**BRIEF:** Only one stretch of the records below is wanted: the lines from the one holding "camera: 20 degrees left, 15 degrees down" through the one holding "(497, 257) = (777, 375): purple". Return it exactly, both ends included.

**LISTED ENTRIES:**
□ □ □

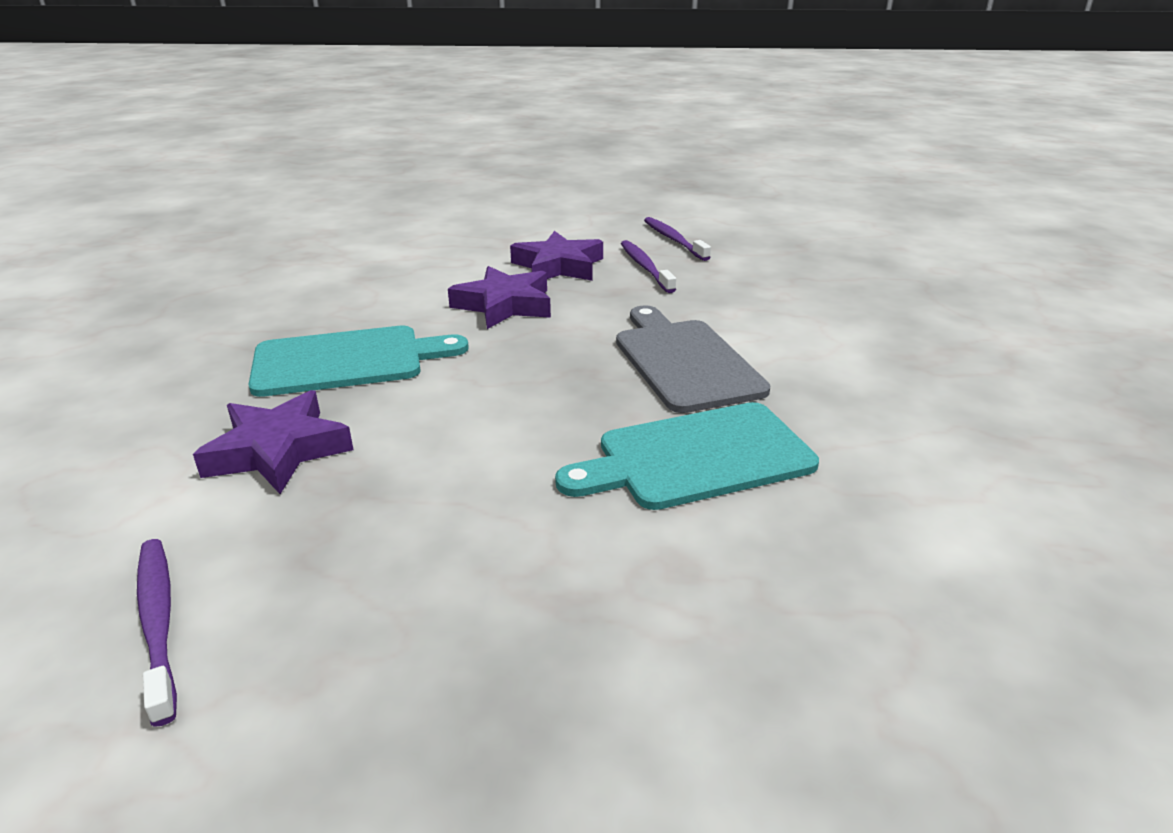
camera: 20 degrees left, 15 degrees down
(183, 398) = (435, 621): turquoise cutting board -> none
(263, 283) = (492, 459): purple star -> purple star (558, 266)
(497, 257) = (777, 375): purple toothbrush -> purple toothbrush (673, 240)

□ □ □

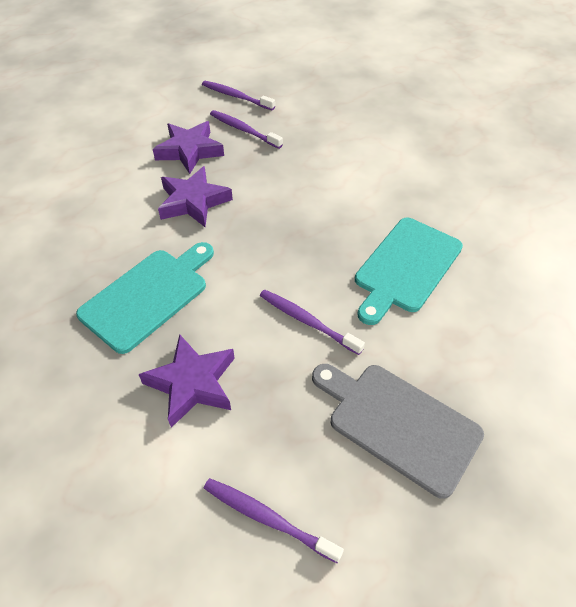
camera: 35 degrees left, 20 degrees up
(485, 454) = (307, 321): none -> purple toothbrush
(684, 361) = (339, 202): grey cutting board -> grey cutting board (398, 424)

□ □ □

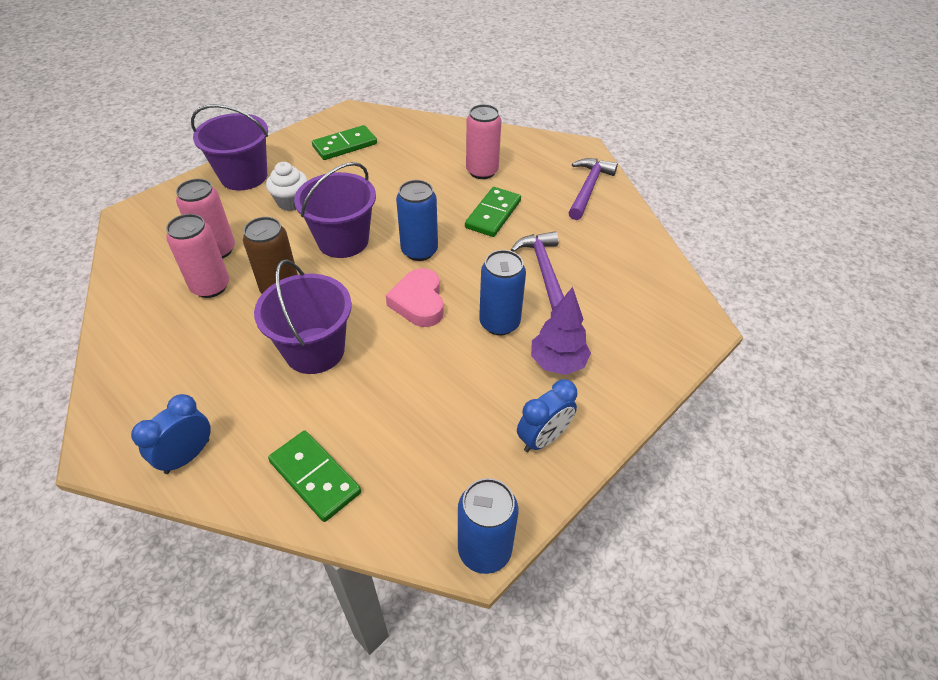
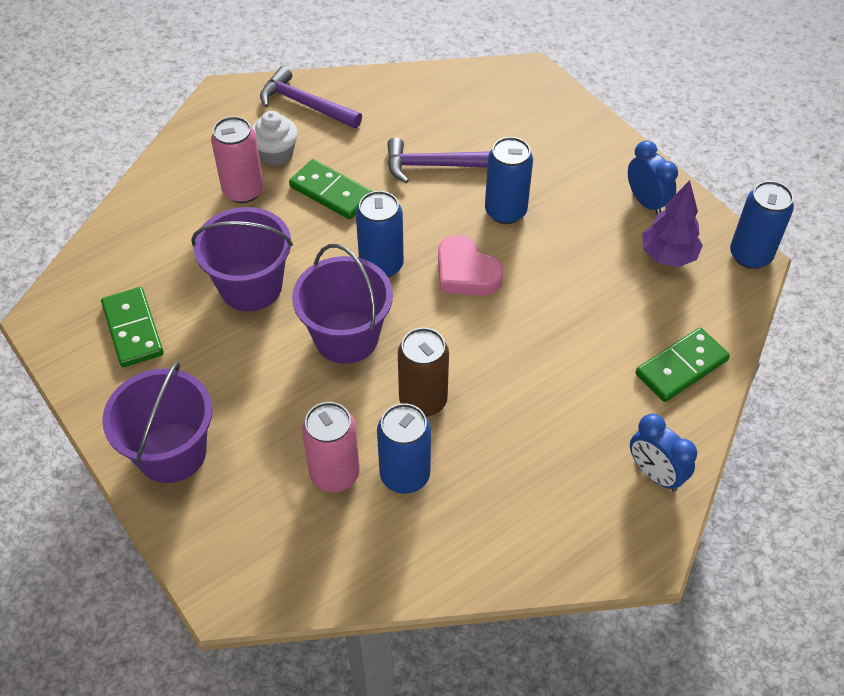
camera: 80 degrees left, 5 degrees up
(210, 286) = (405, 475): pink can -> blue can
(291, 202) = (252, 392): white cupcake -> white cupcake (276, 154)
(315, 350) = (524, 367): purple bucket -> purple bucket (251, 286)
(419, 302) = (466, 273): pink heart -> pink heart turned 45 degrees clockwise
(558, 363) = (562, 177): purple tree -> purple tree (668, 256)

□ □ □

**RESPONSE:**
camera: 20 degrees left, 15 degrees down
(183, 398) = (435, 621): turquoise cutting board -> none
(263, 283) = (492, 459): purple star -> purple star (558, 266)
(497, 257) = (777, 375): purple toothbrush -> purple toothbrush (673, 240)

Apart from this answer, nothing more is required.